Description of the task: Quote all of the data below exactly, please.

Data provided:
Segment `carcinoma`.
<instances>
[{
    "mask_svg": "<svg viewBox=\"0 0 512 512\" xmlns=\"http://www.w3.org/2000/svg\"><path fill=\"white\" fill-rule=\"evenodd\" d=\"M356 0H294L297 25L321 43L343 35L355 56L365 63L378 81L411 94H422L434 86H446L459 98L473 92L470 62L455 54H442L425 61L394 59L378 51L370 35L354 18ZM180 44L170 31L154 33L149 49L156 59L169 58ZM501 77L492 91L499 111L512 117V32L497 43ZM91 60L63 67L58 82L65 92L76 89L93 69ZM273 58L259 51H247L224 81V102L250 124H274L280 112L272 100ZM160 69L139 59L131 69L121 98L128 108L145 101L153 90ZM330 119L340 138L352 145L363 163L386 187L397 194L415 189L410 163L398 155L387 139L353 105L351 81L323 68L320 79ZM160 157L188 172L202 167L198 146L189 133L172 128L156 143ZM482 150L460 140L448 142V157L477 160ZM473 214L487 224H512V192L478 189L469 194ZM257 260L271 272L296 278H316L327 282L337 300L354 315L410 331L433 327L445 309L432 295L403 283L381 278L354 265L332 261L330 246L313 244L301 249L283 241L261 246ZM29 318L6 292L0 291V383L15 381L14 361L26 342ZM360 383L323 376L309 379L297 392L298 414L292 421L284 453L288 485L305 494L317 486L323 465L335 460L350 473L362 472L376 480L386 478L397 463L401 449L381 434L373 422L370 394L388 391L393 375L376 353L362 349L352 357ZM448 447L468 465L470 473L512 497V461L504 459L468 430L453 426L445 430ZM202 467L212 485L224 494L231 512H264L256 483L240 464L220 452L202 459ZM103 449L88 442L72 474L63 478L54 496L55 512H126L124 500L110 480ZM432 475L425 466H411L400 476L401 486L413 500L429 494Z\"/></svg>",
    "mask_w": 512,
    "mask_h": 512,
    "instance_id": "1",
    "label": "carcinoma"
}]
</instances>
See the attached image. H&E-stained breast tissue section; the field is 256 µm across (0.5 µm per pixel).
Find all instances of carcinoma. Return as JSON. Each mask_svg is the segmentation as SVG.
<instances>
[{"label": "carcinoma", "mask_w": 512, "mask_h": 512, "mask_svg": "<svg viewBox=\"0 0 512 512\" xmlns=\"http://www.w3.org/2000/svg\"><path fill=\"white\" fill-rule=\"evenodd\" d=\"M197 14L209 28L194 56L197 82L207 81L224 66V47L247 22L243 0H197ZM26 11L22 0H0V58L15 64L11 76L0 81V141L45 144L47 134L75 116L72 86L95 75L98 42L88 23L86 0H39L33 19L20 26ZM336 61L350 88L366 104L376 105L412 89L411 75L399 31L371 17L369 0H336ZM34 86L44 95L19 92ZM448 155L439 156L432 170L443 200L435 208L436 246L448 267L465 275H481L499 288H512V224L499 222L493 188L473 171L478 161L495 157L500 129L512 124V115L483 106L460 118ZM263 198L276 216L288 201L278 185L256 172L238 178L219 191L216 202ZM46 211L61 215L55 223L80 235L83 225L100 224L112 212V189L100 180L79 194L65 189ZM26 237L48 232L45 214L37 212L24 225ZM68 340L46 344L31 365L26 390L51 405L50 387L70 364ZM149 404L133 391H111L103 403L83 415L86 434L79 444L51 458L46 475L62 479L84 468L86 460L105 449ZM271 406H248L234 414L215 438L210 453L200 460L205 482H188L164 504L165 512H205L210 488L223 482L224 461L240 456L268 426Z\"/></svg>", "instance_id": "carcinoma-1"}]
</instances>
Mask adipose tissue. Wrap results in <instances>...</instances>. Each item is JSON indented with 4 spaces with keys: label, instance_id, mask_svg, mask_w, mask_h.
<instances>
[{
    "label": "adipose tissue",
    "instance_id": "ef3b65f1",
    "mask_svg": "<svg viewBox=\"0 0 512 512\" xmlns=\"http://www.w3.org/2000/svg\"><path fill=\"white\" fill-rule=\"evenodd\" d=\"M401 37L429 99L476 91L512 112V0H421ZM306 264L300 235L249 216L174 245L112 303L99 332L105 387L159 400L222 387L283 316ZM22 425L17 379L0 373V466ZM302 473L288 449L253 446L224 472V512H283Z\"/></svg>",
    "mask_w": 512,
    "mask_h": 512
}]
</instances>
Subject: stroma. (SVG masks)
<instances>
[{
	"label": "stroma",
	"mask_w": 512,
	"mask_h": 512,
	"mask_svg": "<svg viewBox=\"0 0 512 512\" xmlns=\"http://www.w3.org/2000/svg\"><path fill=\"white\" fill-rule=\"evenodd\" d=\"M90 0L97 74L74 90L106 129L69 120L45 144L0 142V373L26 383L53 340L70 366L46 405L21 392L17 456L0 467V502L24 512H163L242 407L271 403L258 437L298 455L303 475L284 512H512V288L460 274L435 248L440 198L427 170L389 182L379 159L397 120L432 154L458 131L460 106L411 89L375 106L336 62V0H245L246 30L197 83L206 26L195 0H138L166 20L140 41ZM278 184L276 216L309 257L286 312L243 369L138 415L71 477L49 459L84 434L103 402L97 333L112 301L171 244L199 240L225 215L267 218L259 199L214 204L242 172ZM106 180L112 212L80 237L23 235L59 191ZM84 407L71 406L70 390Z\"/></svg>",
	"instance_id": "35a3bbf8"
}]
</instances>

Response:
Segment `carcinoma`.
<instances>
[{
    "mask_svg": "<svg viewBox=\"0 0 512 512\" xmlns=\"http://www.w3.org/2000/svg\"><path fill=\"white\" fill-rule=\"evenodd\" d=\"M356 0H294L297 25L321 43L343 35L355 56L365 63L378 81L411 94H422L434 86H446L459 98L473 92L470 62L455 54H442L425 61L394 59L378 51L370 35L354 18ZM180 44L170 31L154 33L149 49L156 59L169 58ZM501 77L492 91L499 111L512 117V32L497 43ZM91 60L63 67L58 82L65 92L76 89L93 69ZM273 58L259 51H247L224 81V102L250 124H274L280 112L272 100ZM160 69L139 59L131 69L121 98L128 108L145 101L153 90ZM330 119L340 138L352 145L363 163L386 187L397 194L415 189L410 163L398 155L387 139L353 105L351 81L323 68L320 79ZM160 157L188 172L202 167L198 146L189 133L172 128L156 143ZM482 150L460 140L448 142V157L477 160ZM473 214L487 224H512V192L478 189L469 194ZM257 260L271 272L296 278H316L327 282L337 300L354 315L410 331L433 327L445 309L432 295L403 283L381 278L354 265L332 261L330 246L313 244L301 249L283 241L261 246ZM29 318L6 292L0 291V383L15 381L14 361L26 342ZM360 383L323 376L309 379L297 392L298 414L292 421L284 453L288 485L305 494L317 486L323 465L335 460L350 473L362 472L376 480L386 478L397 463L401 449L381 434L373 422L370 394L388 391L393 375L376 353L362 349L352 357ZM448 447L468 465L470 473L512 497V461L504 459L468 430L453 426L445 430ZM202 467L212 485L224 494L231 512H264L256 483L240 464L220 452L202 459ZM103 449L88 442L72 474L63 478L54 496L55 512H126L124 500L110 480ZM432 475L425 466H411L400 476L401 486L413 500L429 494Z\"/></svg>",
    "mask_w": 512,
    "mask_h": 512,
    "instance_id": "1",
    "label": "carcinoma"
}]
</instances>
See the attached image. H&E-stained breast tissue section; the field is 256 µm across (0.5 µm per pixel).
Find all instances of carcinoma. Return as JSON. Each mask_svg is the segmentation as SVG.
<instances>
[{"label": "carcinoma", "mask_w": 512, "mask_h": 512, "mask_svg": "<svg viewBox=\"0 0 512 512\" xmlns=\"http://www.w3.org/2000/svg\"><path fill=\"white\" fill-rule=\"evenodd\" d=\"M197 14L209 28L194 56L197 82L207 81L224 66V47L247 22L243 0H197ZM26 11L22 0H0V58L15 64L11 76L0 81V141L45 144L47 134L75 116L72 86L95 75L98 42L88 23L86 0H39L33 19L20 26ZM336 61L350 88L366 104L376 105L412 89L411 75L399 31L371 17L369 0H336ZM34 86L44 95L19 92ZM448 155L439 156L432 170L443 200L435 208L436 246L448 267L465 275H481L499 288H512V224L499 222L493 188L473 171L478 161L495 157L500 129L512 124V115L483 106L460 118ZM263 198L276 216L288 201L278 185L256 172L238 178L219 191L216 202ZM46 211L61 215L55 223L80 235L83 225L100 224L112 212V189L100 180L79 194L65 189ZM26 237L48 232L45 214L37 212L24 225ZM68 340L46 344L31 365L26 390L51 405L50 387L70 364ZM149 404L133 391H111L103 403L83 415L86 434L79 444L51 458L46 475L62 479L84 468L86 460L105 449ZM271 406H248L234 414L215 438L210 453L200 460L205 482H188L164 504L165 512H205L210 488L223 482L224 461L240 456L268 426Z\"/></svg>", "instance_id": "carcinoma-1"}]
</instances>
Mask adipose tissue. Wrap results in <instances>...</instances>. Each item is JSON indented with 4 spaces with keys: label, instance_id, mask_svg, mask_w, mask_h.
<instances>
[{
    "label": "adipose tissue",
    "instance_id": "ef3b65f1",
    "mask_svg": "<svg viewBox=\"0 0 512 512\" xmlns=\"http://www.w3.org/2000/svg\"><path fill=\"white\" fill-rule=\"evenodd\" d=\"M401 37L429 99L476 91L512 112V0H421ZM306 264L300 235L249 216L174 245L112 303L99 332L105 387L159 400L222 387L283 316ZM22 425L17 379L0 373V466ZM302 473L288 449L253 446L224 472V512H283Z\"/></svg>",
    "mask_w": 512,
    "mask_h": 512
}]
</instances>
Subject: stroma. (SVG masks)
<instances>
[{
	"label": "stroma",
	"mask_w": 512,
	"mask_h": 512,
	"mask_svg": "<svg viewBox=\"0 0 512 512\" xmlns=\"http://www.w3.org/2000/svg\"><path fill=\"white\" fill-rule=\"evenodd\" d=\"M90 0L97 74L74 90L106 129L69 120L45 144L0 142V373L26 383L53 340L70 366L46 405L21 392L17 456L0 467V502L24 512H163L242 407L271 403L258 437L298 455L303 475L284 512H512V288L460 274L435 248L440 198L427 170L389 182L379 159L397 120L432 154L458 131L460 106L411 89L375 106L336 62V0H245L246 30L197 83L206 26L195 0H138L166 20L140 41ZM278 184L276 216L309 257L286 312L243 369L138 415L71 477L49 459L84 434L103 402L97 333L112 301L171 244L199 240L225 215L267 218L259 199L214 204L242 172ZM106 180L112 212L80 237L23 235L59 191ZM84 407L71 406L70 390Z\"/></svg>",
	"instance_id": "35a3bbf8"
}]
</instances>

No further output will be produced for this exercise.